→ DATA ENTRIES
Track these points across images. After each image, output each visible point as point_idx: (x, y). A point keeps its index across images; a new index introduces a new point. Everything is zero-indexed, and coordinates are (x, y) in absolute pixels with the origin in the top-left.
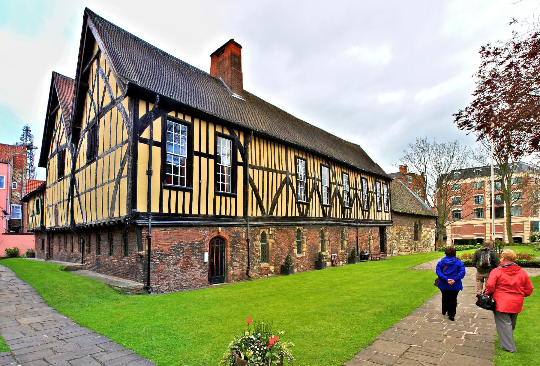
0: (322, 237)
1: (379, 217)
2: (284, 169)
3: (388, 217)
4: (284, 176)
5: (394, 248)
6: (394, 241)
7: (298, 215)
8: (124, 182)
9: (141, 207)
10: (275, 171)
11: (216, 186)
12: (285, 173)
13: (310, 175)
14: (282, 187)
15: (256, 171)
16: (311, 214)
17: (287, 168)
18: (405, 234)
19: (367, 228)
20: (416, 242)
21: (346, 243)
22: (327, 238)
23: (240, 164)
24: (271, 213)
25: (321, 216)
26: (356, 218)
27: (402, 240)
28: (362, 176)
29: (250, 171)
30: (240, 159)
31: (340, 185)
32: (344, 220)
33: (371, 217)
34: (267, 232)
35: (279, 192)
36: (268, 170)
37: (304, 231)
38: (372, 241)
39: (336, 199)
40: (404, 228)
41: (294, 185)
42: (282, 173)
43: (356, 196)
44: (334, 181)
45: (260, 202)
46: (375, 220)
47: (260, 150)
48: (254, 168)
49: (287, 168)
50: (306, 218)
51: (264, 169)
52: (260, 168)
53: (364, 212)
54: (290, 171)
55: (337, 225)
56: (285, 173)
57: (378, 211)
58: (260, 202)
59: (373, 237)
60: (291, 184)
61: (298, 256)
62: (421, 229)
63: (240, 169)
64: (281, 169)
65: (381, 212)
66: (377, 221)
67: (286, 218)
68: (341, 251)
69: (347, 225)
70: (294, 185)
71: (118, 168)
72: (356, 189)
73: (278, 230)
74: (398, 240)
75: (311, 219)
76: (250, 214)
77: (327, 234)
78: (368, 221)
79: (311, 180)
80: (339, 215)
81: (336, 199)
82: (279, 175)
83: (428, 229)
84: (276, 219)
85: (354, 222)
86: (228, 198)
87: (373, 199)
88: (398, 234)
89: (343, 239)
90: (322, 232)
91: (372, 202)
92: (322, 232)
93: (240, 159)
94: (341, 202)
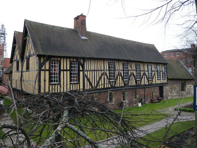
0: (124, 94)
1: (158, 82)
2: (103, 69)
3: (165, 81)
4: (102, 72)
5: (169, 96)
7: (110, 86)
8: (37, 83)
9: (42, 91)
10: (99, 70)
11: (71, 80)
12: (103, 70)
13: (116, 69)
14: (101, 76)
15: (89, 72)
17: (104, 68)
18: (176, 88)
20: (183, 92)
21: (138, 96)
22: (126, 95)
23: (81, 71)
24: (97, 87)
25: (123, 85)
26: (144, 84)
28: (148, 64)
29: (86, 73)
30: (81, 69)
31: (134, 70)
32: (137, 85)
34: (94, 95)
35: (100, 78)
36: (94, 71)
37: (113, 93)
38: (154, 94)
39: (132, 77)
40: (175, 86)
41: (108, 75)
42: (101, 71)
43: (144, 74)
44: (131, 69)
45: (91, 84)
46: (156, 84)
47: (90, 64)
48: (87, 71)
49: (104, 68)
51: (92, 71)
52: (90, 71)
53: (149, 81)
54: (106, 69)
55: (132, 88)
56: (103, 70)
58: (91, 84)
59: (155, 92)
60: (106, 74)
62: (186, 85)
63: (81, 73)
64: (101, 69)
65: (161, 79)
66: (158, 84)
67: (104, 88)
68: (135, 100)
70: (108, 75)
71: (35, 78)
72: (144, 71)
73: (99, 94)
74: (171, 92)
75: (118, 87)
76: (86, 88)
77: (127, 93)
78: (152, 84)
79: (117, 71)
80: (134, 83)
81: (132, 77)
82: (100, 72)
83: (190, 85)
84: (99, 89)
85: (143, 86)
86: (76, 85)
87: (155, 74)
88: (171, 89)
89: (136, 94)
90: (124, 92)
91: (154, 75)
92: (124, 92)
93: (81, 69)
94: (135, 77)
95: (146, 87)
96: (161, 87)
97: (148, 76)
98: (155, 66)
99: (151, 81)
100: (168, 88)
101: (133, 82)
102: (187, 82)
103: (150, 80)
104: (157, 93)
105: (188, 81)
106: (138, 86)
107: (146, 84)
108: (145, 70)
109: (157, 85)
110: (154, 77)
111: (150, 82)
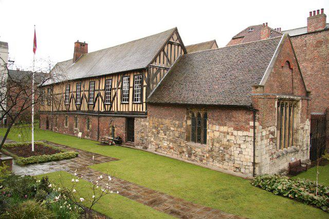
1: (123, 108)
3: (142, 108)
6: (150, 134)
16: (71, 109)
18: (168, 129)
19: (109, 118)
27: (162, 135)
32: (89, 112)
33: (114, 109)
40: (167, 122)
50: (69, 111)
53: (106, 106)
57: (123, 104)
61: (66, 127)
65: (128, 104)
66: (122, 113)
69: (90, 115)
72: (99, 90)
78: (110, 112)
80: (86, 109)
85: (96, 113)
88: (155, 128)
95: (101, 116)
96: (130, 120)
97: (104, 98)
98: (118, 79)
99: (109, 106)
100: (147, 124)
101: (84, 107)
102: (209, 114)
103: (108, 105)
104: (121, 131)
105: (216, 113)
106: (90, 113)
107: (100, 110)
108: (101, 89)
109: (120, 114)
110: (114, 99)
111: (108, 108)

→ GOAL OF THE EXERCISE
Copy every line of the items above verbatim, leaving out the pictures.

→ ANSWER TO THIS PROBLEM
Track these points across images. After each image, output each visible point as point_idx: (x, y). A point keeps its index across images; a new index introduces a new point. Everything is zero-indexed, and coordinates are (x, y) in absolute pixels with the origin in the top-left.
0: (322, 237)
1: (379, 217)
2: (284, 169)
3: (388, 217)
4: (284, 176)
5: (394, 248)
6: (394, 241)
7: (298, 215)
8: (124, 182)
9: (141, 207)
10: (275, 171)
11: (216, 186)
12: (285, 173)
13: (310, 175)
14: (282, 187)
15: (256, 171)
16: (311, 214)
17: (287, 168)
18: (405, 234)
19: (367, 228)
20: (416, 242)
21: (346, 243)
22: (327, 238)
23: (240, 164)
24: (271, 213)
25: (321, 216)
26: (356, 218)
27: (402, 240)
28: (362, 176)
29: (250, 171)
30: (240, 159)
31: (340, 185)
32: (344, 220)
33: (371, 217)
34: (267, 232)
35: (279, 192)
36: (268, 170)
37: (304, 231)
38: (372, 241)
39: (336, 199)
40: (404, 228)
41: (294, 185)
42: (282, 173)
43: (356, 196)
44: (334, 181)
45: (260, 202)
46: (375, 220)
47: (260, 150)
48: (254, 168)
49: (287, 168)
50: (306, 218)
51: (264, 169)
52: (260, 168)
53: (364, 212)
54: (290, 171)
55: (337, 225)
56: (285, 173)
57: (378, 211)
58: (260, 202)
59: (373, 237)
60: (291, 184)
61: (298, 256)
62: (421, 229)
63: (240, 169)
64: (281, 169)
65: (381, 212)
66: (377, 221)
67: (286, 218)
68: (341, 251)
69: (347, 225)
70: (294, 185)
71: (118, 168)
72: (356, 189)
73: (278, 230)
74: (398, 240)
75: (311, 219)
76: (250, 214)
77: (327, 234)
78: (368, 221)
79: (311, 180)
80: (339, 215)
81: (336, 199)
82: (279, 175)
83: (428, 229)
84: (276, 219)
85: (354, 222)
86: (228, 198)
87: (373, 199)
88: (398, 234)
89: (343, 239)
90: (322, 232)
91: (372, 202)
92: (322, 232)
93: (240, 159)
94: (341, 202)
0: (124, 94)
1: (158, 82)
2: (103, 69)
3: (165, 81)
4: (102, 72)
5: (169, 96)
7: (110, 86)
8: (37, 83)
9: (42, 91)
10: (99, 70)
11: (71, 80)
12: (103, 70)
13: (116, 69)
14: (101, 76)
15: (89, 72)
17: (104, 68)
18: (176, 88)
20: (183, 92)
21: (138, 96)
22: (126, 95)
23: (81, 71)
24: (97, 87)
25: (123, 85)
26: (144, 84)
28: (148, 64)
29: (86, 73)
30: (81, 69)
31: (134, 70)
32: (137, 85)
34: (94, 95)
35: (100, 78)
36: (94, 71)
37: (113, 93)
38: (154, 94)
39: (132, 77)
40: (175, 86)
41: (108, 75)
42: (101, 71)
43: (144, 74)
44: (131, 69)
45: (91, 84)
46: (156, 84)
47: (90, 64)
48: (87, 71)
49: (104, 68)
51: (92, 71)
52: (90, 71)
53: (149, 81)
54: (106, 69)
55: (132, 88)
56: (103, 70)
58: (91, 84)
59: (155, 92)
60: (106, 74)
62: (186, 85)
63: (81, 73)
64: (101, 69)
65: (161, 79)
66: (158, 84)
67: (104, 88)
68: (135, 100)
70: (108, 75)
71: (35, 78)
72: (144, 71)
73: (99, 94)
74: (171, 92)
75: (118, 87)
76: (86, 88)
77: (127, 93)
78: (152, 84)
79: (117, 71)
80: (134, 83)
81: (132, 77)
82: (100, 72)
83: (190, 85)
84: (99, 89)
85: (143, 86)
86: (76, 85)
87: (155, 74)
88: (171, 89)
89: (136, 94)
90: (124, 92)
91: (154, 75)
92: (124, 92)
93: (81, 69)
94: (135, 77)
95: (146, 87)
96: (161, 87)
97: (148, 76)
98: (155, 66)
99: (151, 81)
100: (168, 88)
101: (133, 82)
102: (187, 82)
103: (150, 80)
104: (157, 93)
105: (188, 81)
106: (138, 86)
107: (146, 84)
108: (145, 70)
109: (157, 85)
110: (154, 77)
111: (150, 82)
1: (123, 108)
3: (142, 108)
6: (150, 134)
16: (71, 109)
18: (168, 129)
19: (109, 118)
27: (162, 135)
32: (89, 112)
33: (114, 109)
40: (167, 122)
50: (69, 111)
53: (106, 106)
57: (123, 104)
61: (66, 127)
65: (128, 104)
66: (122, 113)
69: (90, 115)
72: (99, 90)
78: (110, 112)
80: (86, 109)
85: (96, 113)
88: (155, 128)
95: (101, 116)
96: (130, 120)
97: (104, 98)
98: (118, 79)
99: (109, 106)
100: (147, 124)
101: (84, 107)
102: (209, 114)
103: (108, 105)
104: (121, 131)
105: (216, 113)
106: (90, 113)
107: (100, 110)
108: (101, 89)
109: (120, 114)
110: (114, 99)
111: (108, 108)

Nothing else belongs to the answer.